Exercise directions
What you return must match, exactly, the lines running from the one containing "appeared: czapka/czerwony 558,206,693,308" to the end of the data, both included, and must contain no pictures.

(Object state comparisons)
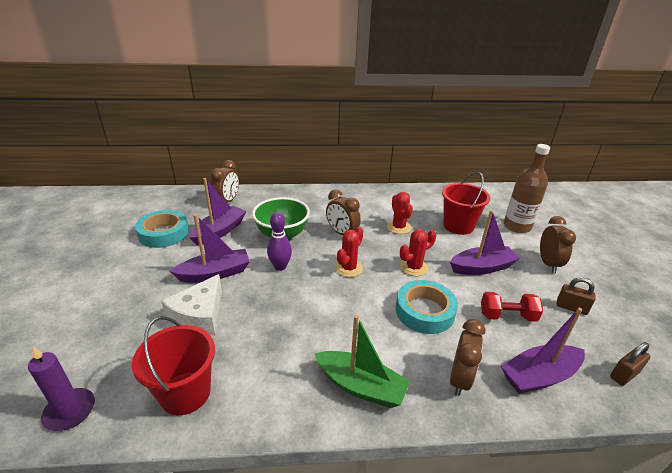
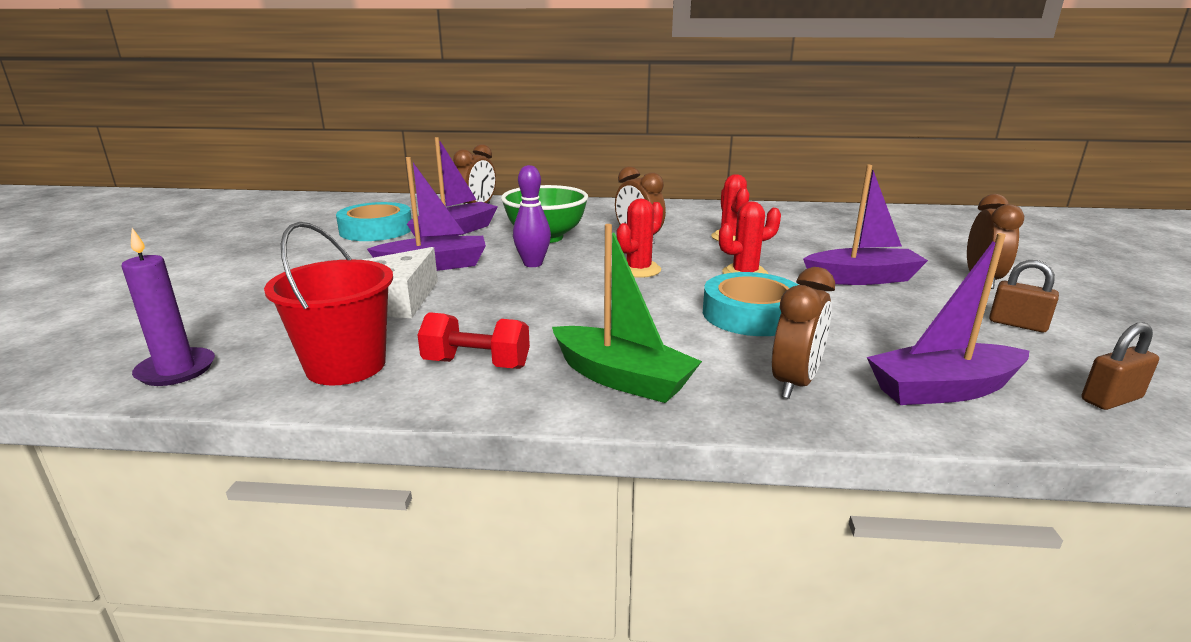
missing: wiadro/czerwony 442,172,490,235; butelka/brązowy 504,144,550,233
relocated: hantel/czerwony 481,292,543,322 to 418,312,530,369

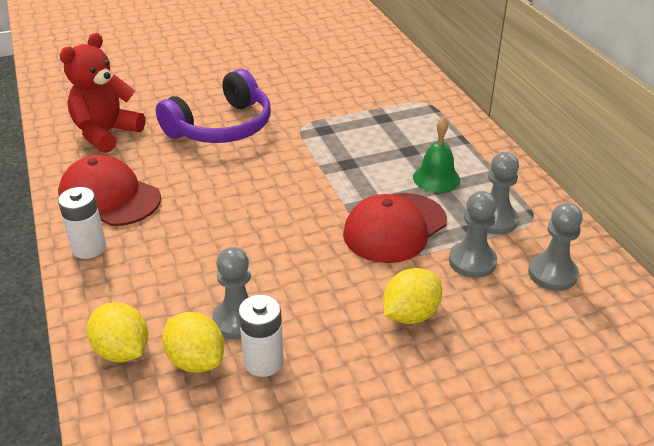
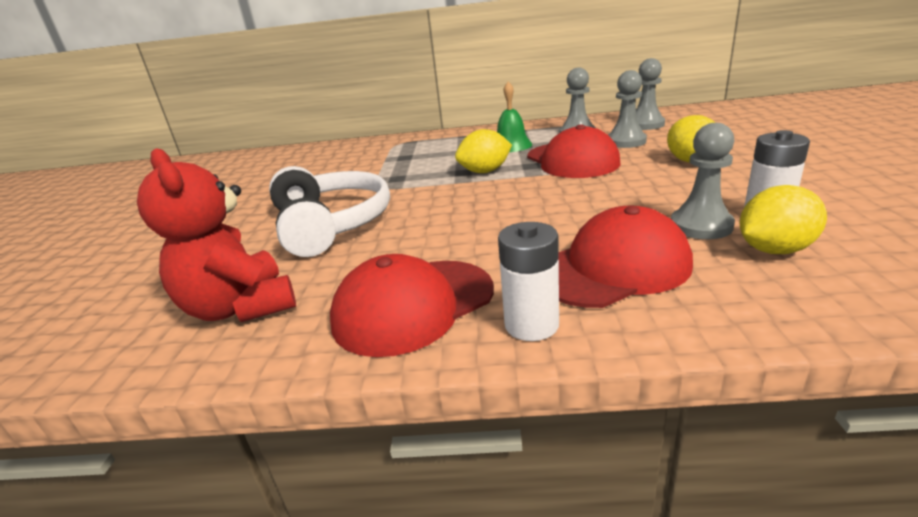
appeared: czapka/czerwony 558,206,693,308
relocated: cytryna/żółty 87,302,148,362 to 455,129,512,173
colour: słuchawki/fioletowy 156,69,271,143 to słuchawki/biały 269,166,390,257

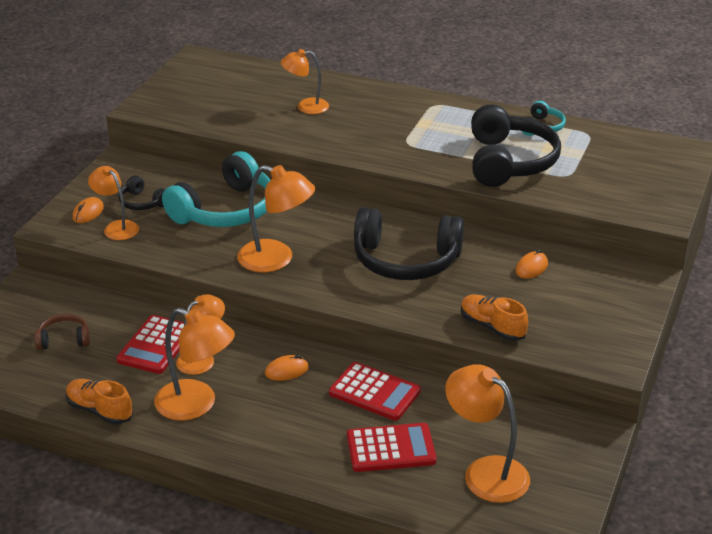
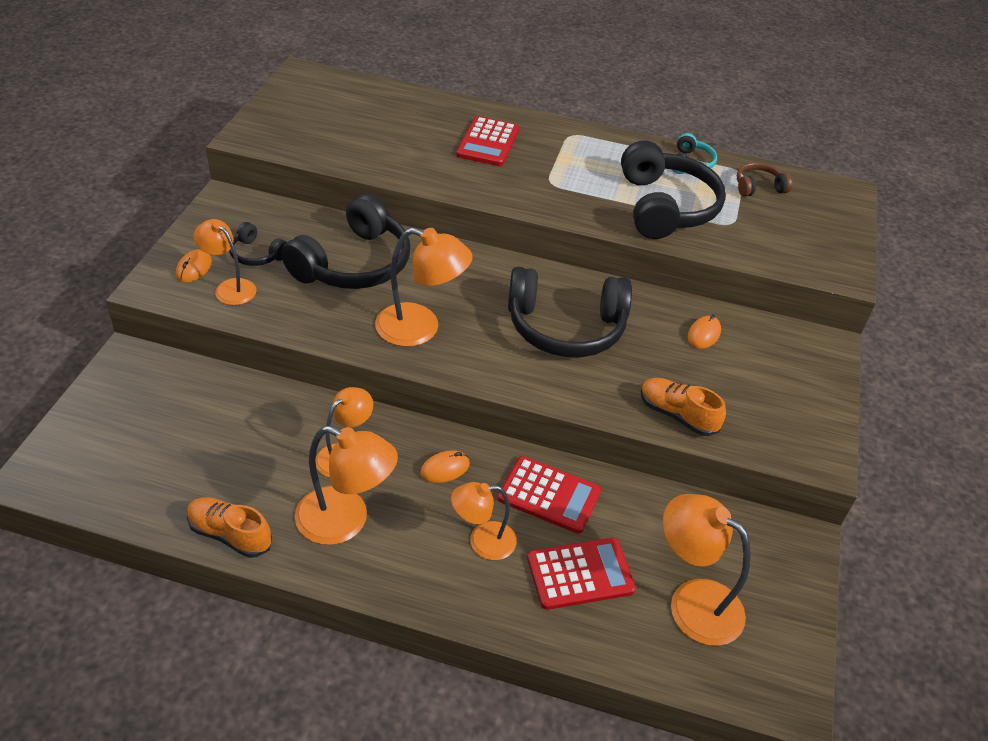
relocated: słuchawki/brązowy 35,314,90,350 to 737,163,792,197; kalkulator/czerwony 116,315,184,374 to 456,116,519,166; lampka/pomarańczowy 281,49,329,114 to 451,482,517,560
colour: słuchawki/turkusowy 162,151,270,227 to słuchawki/czarny 281,193,410,289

Answer to this problem
appeared: czapka/czerwony 558,206,693,308
relocated: cytryna/żółty 87,302,148,362 to 455,129,512,173
colour: słuchawki/fioletowy 156,69,271,143 to słuchawki/biały 269,166,390,257

relocated: słuchawki/brązowy 35,314,90,350 to 737,163,792,197; kalkulator/czerwony 116,315,184,374 to 456,116,519,166; lampka/pomarańczowy 281,49,329,114 to 451,482,517,560
colour: słuchawki/turkusowy 162,151,270,227 to słuchawki/czarny 281,193,410,289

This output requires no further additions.